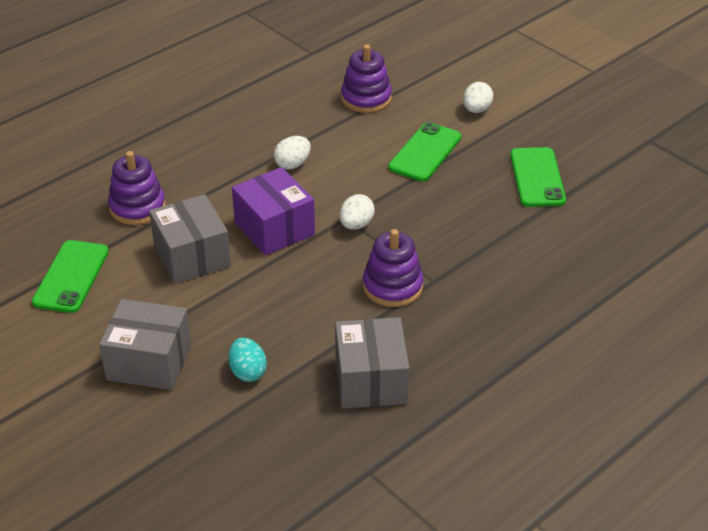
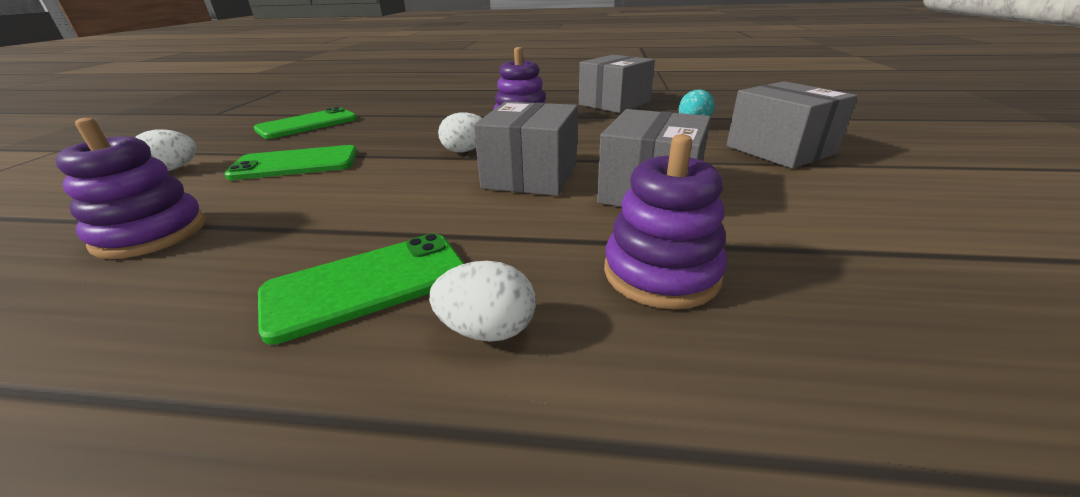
camera: 130 degrees left, 10 degrees down
(71, 277) = (849, 237): green phone -> green phone (367, 284)
(274, 228) = (530, 175): purple box -> grey box
(292, 164) = (393, 214): white egg -> white egg (487, 330)

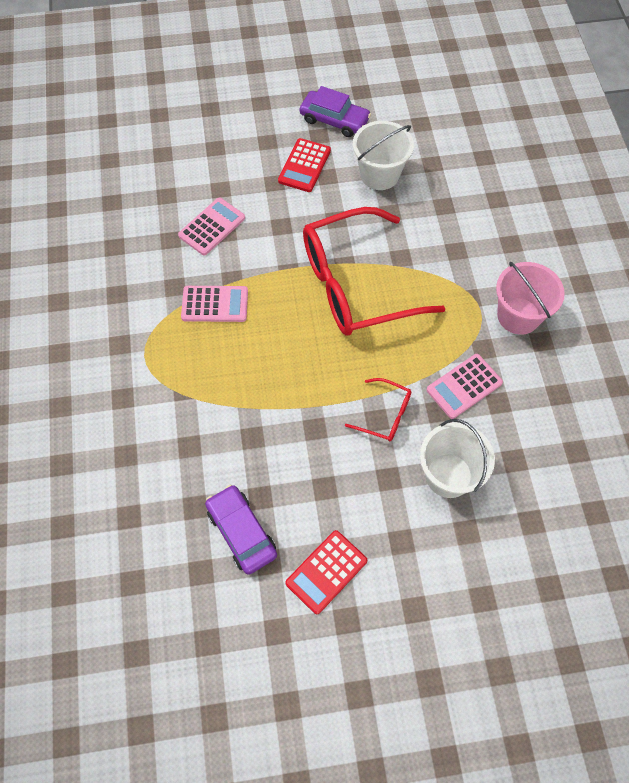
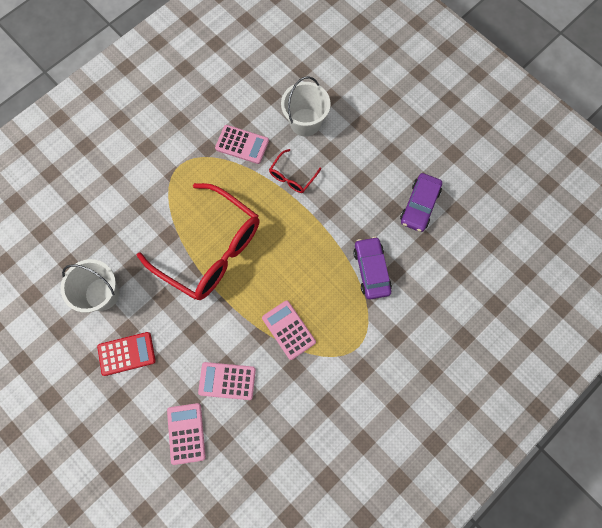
camera: 125 degrees left, 10 degrees up
(194, 173) = (186, 433): none -> pink calculator
(326, 572) = (405, 149): red calculator -> none
(334, 120) = (65, 362): purple car -> purple car (371, 270)
(384, 414) = (292, 176): red glasses -> red glasses turned 135 degrees counterclockwise
(518, 316) = (169, 141): pink bucket -> none

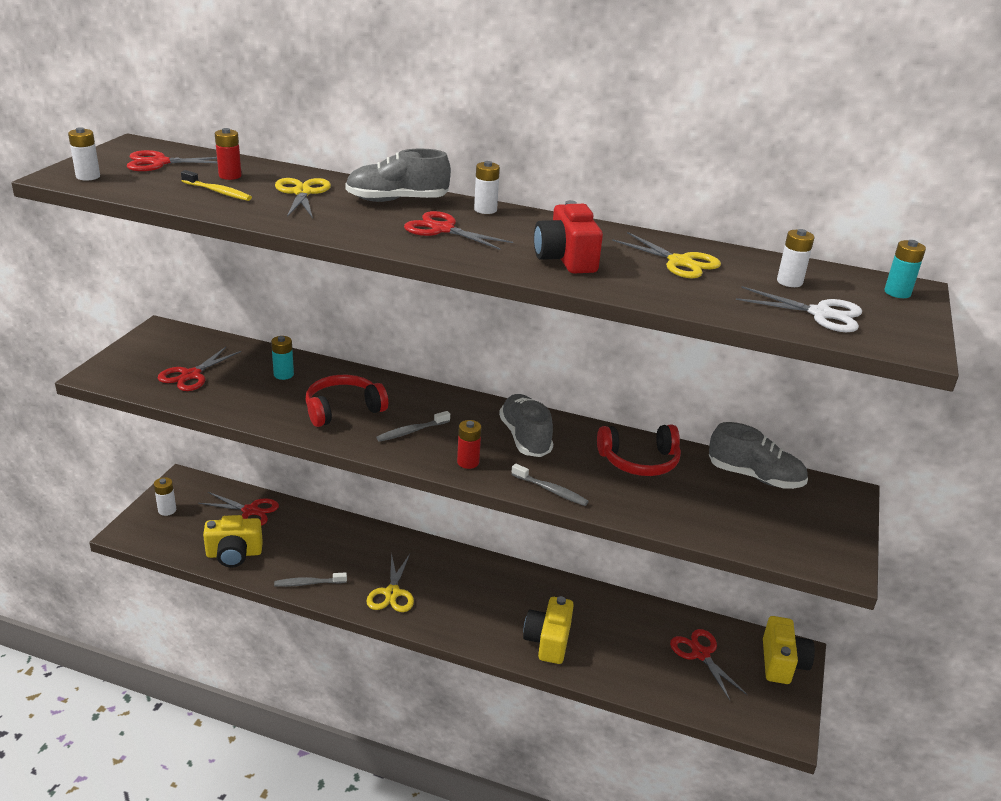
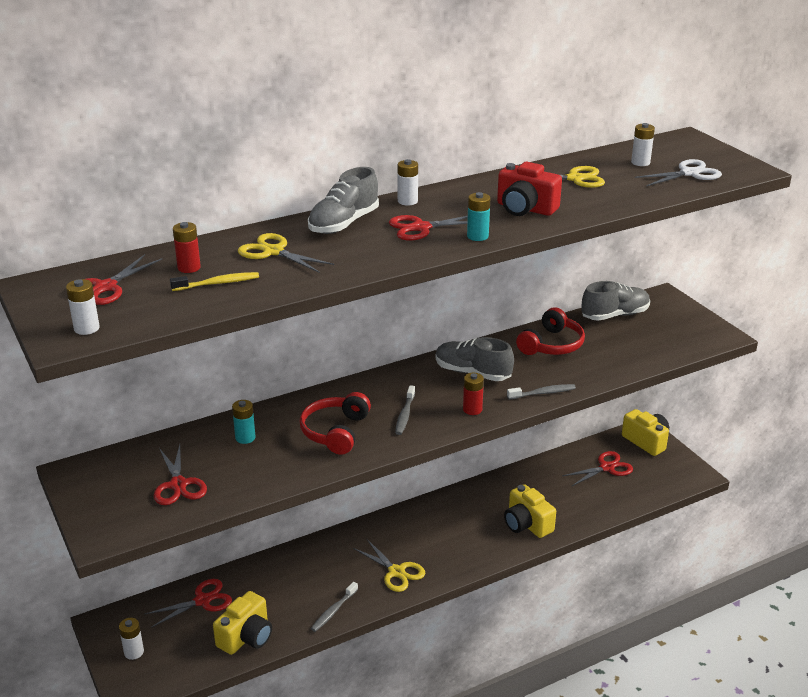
camera: 45 degrees left, 0 degrees up
(700, 654) = (606, 467): red scissors -> red scissors turned 135 degrees clockwise
(897, 293) = (688, 143): turquoise battery -> turquoise battery (477, 236)

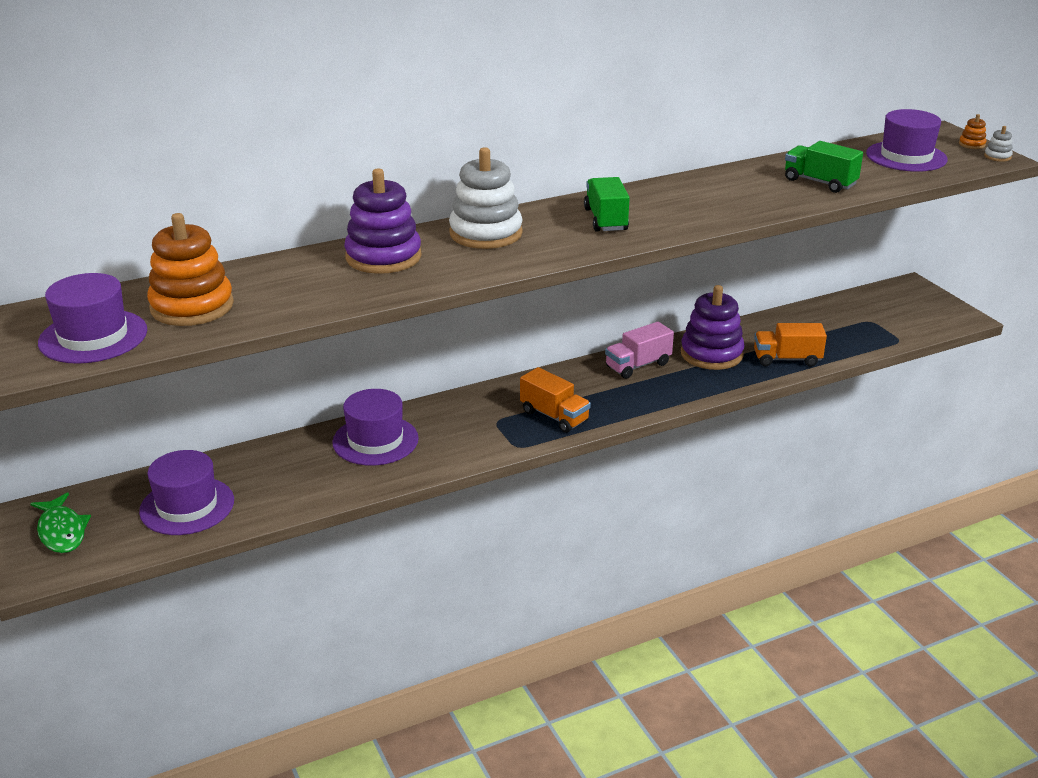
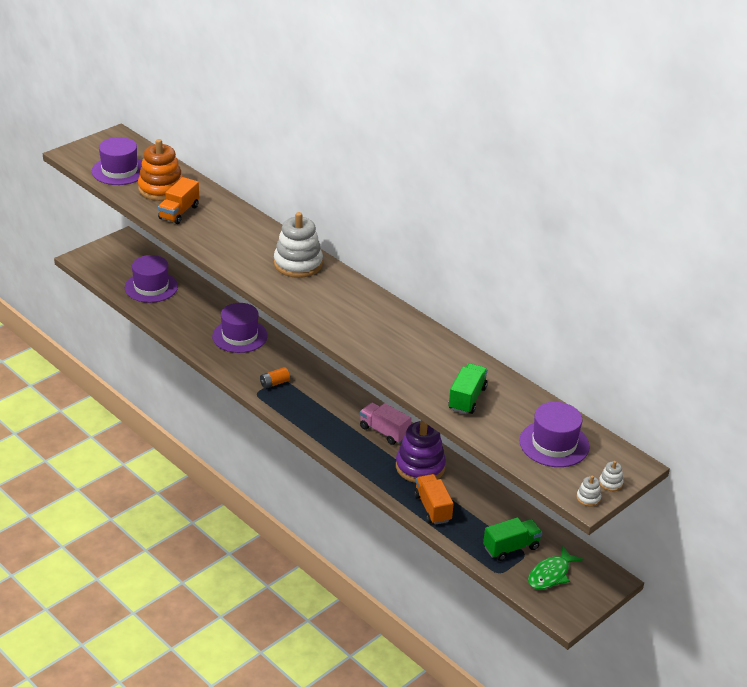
camera: 70 degrees right, 5 degrees up
(62, 531) = (117, 255): green fish -> green fish (551, 574)
(383, 257) = (247, 234): purple stacking toy -> none
(502, 428) = (274, 383): none -> orange battery
(554, 416) = (298, 403): orange truck -> orange truck (179, 212)
(605, 220) = (343, 307): green truck -> green truck (511, 547)
(971, 144) = (610, 483): orange stacking toy -> white stacking toy

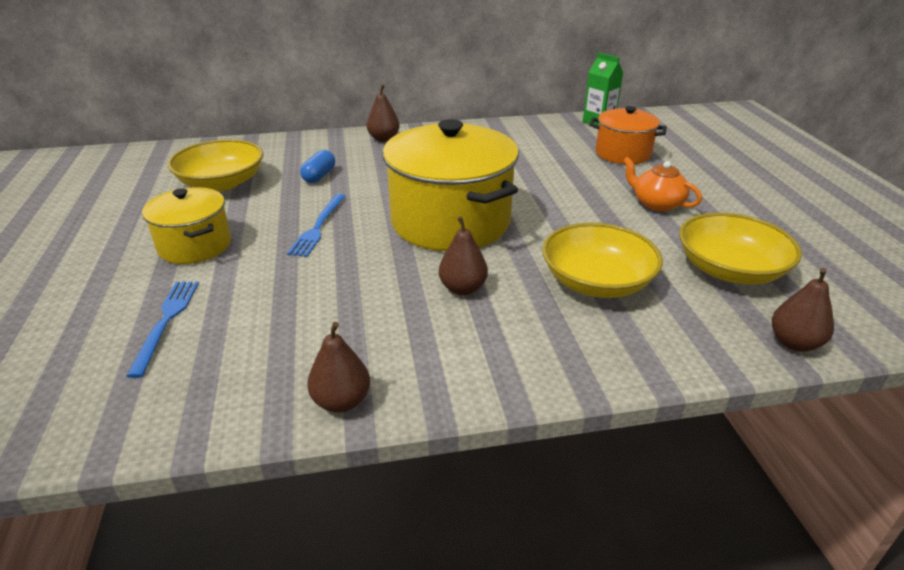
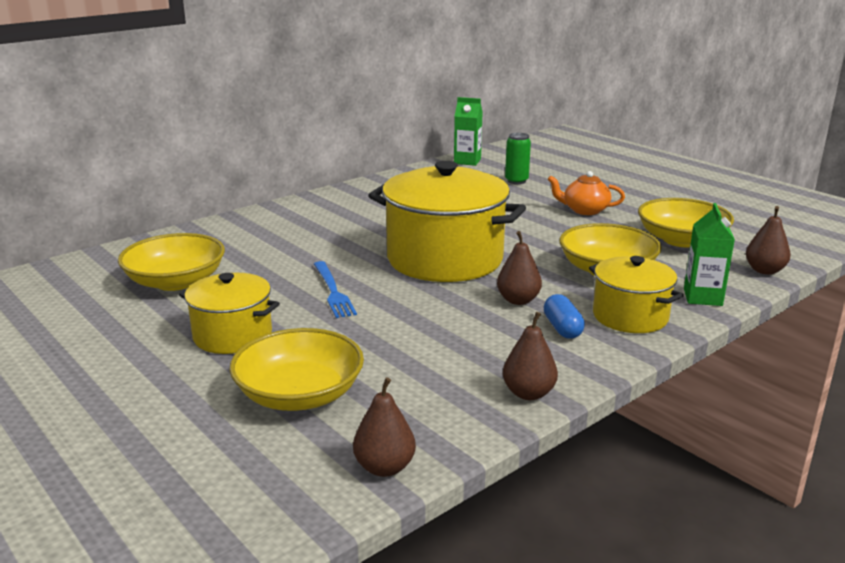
camera: 30 degrees left, 10 degrees down
(166, 322) = (299, 394): blue fork -> yellow bowl
(319, 176) = (272, 253): blue capsule -> blue capsule (562, 328)
(384, 139) = (291, 211): brown pear -> brown pear (384, 467)
(554, 348) = (630, 316): none -> yellow pot
(623, 153) = (516, 181): orange pot -> green can
(669, 353) = (702, 297): none -> green carton

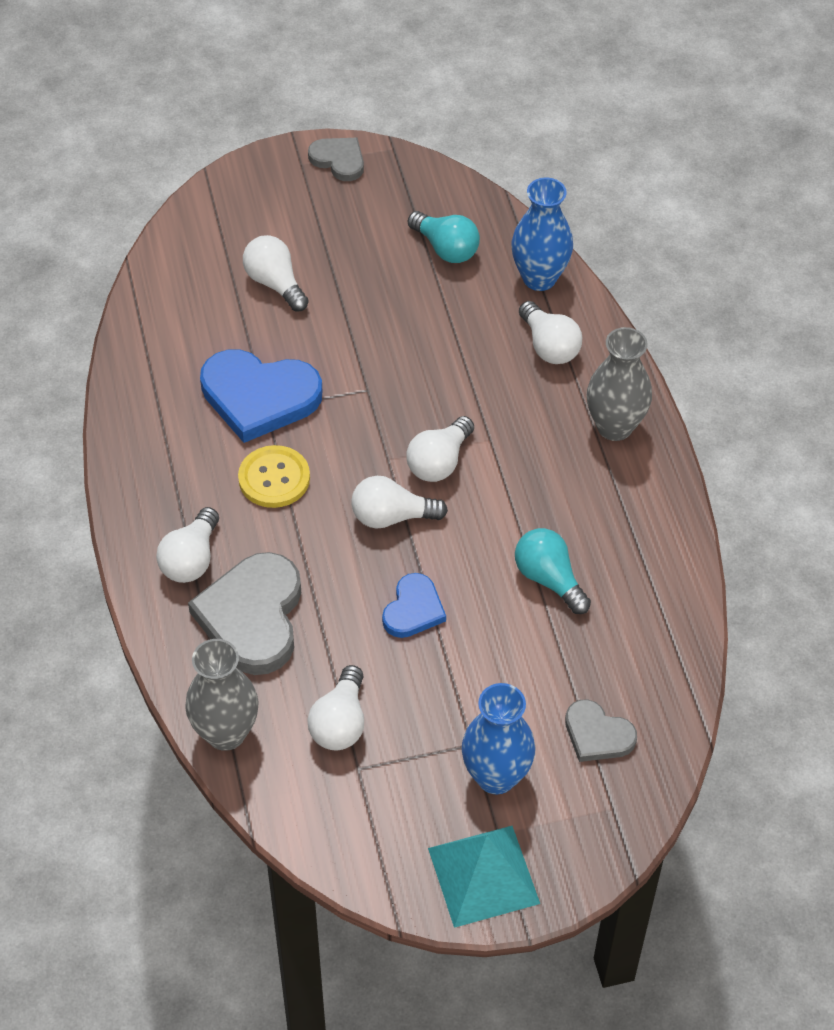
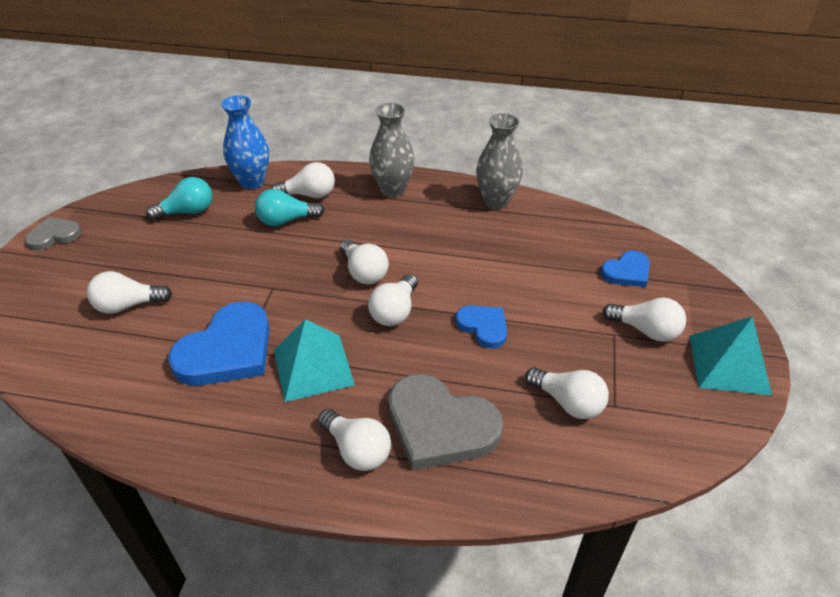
camera: 65 degrees left, 10 degrees down
(226, 733) = (550, 484): grey vase -> grey vase (496, 201)
(274, 478) = (313, 367): yellow button -> turquoise pyramid
(496, 776) = (645, 330): blue vase -> white light bulb
(549, 579) = (493, 253): turquoise light bulb -> turquoise light bulb (286, 220)
(597, 734) = (627, 272): grey heart -> blue heart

__WHAT IS NEEDED__
When you reach the line that contains "(496, 776) = (645, 330): blue" in the material above, please copy it and every line after it exactly, stopping only at the last line.

__RESPONSE__
(496, 776) = (645, 330): blue vase -> white light bulb
(549, 579) = (493, 253): turquoise light bulb -> turquoise light bulb (286, 220)
(597, 734) = (627, 272): grey heart -> blue heart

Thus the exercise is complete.